» ASSIGNMENT: Each line from the one containing "(161, 233) = (247, 487): blue phone -> none" to the end of the records below should be restated word for word; please leave out all other lines.

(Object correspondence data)
---+---

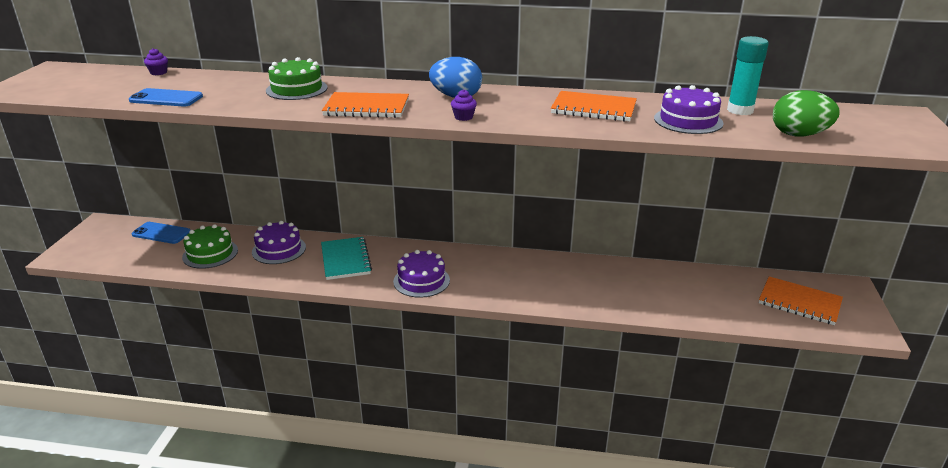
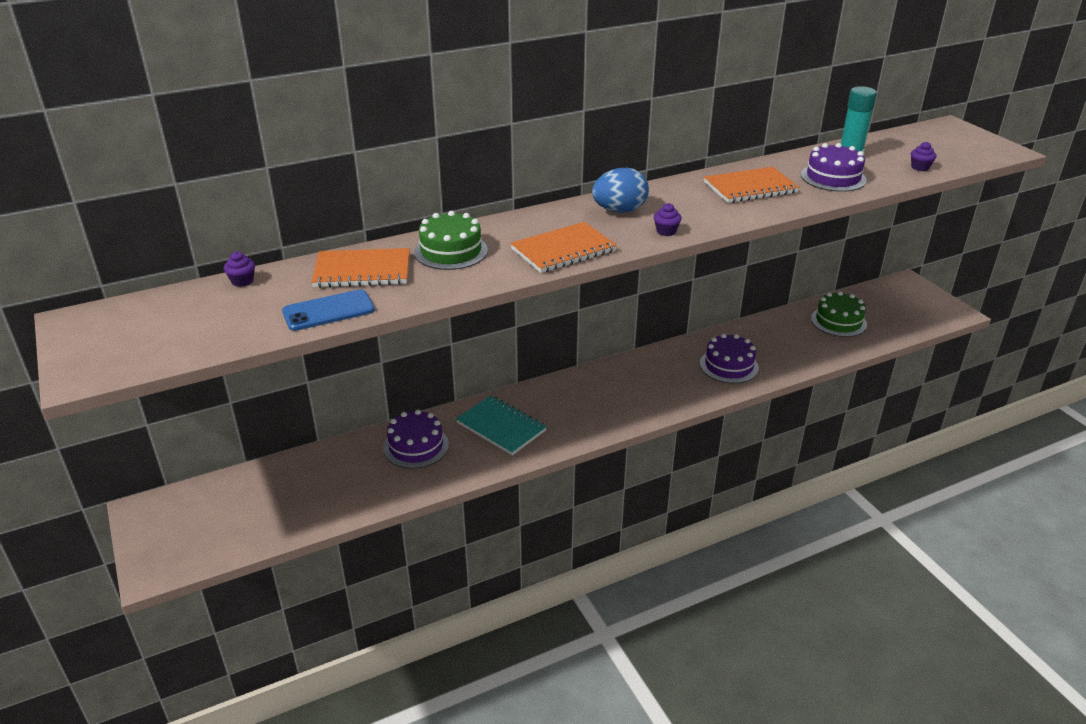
camera: 35 degrees left, 5 degrees up
(161, 233) = (247, 487): blue phone -> none
(210, 253) = (344, 484): green cake -> green cake (838, 321)
(421, 281) = (600, 416): purple cake -> purple cake (729, 366)
(799, 135) = (920, 167): green egg -> purple cupcake
(799, 302) = (893, 309): orange notebook -> orange notebook (362, 271)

---+---

» TASK RESULT:
(161, 233) = (247, 487): blue phone -> none
(210, 253) = (344, 484): green cake -> green cake (838, 321)
(421, 281) = (600, 416): purple cake -> purple cake (729, 366)
(799, 135) = (920, 167): green egg -> purple cupcake
(799, 302) = (893, 309): orange notebook -> orange notebook (362, 271)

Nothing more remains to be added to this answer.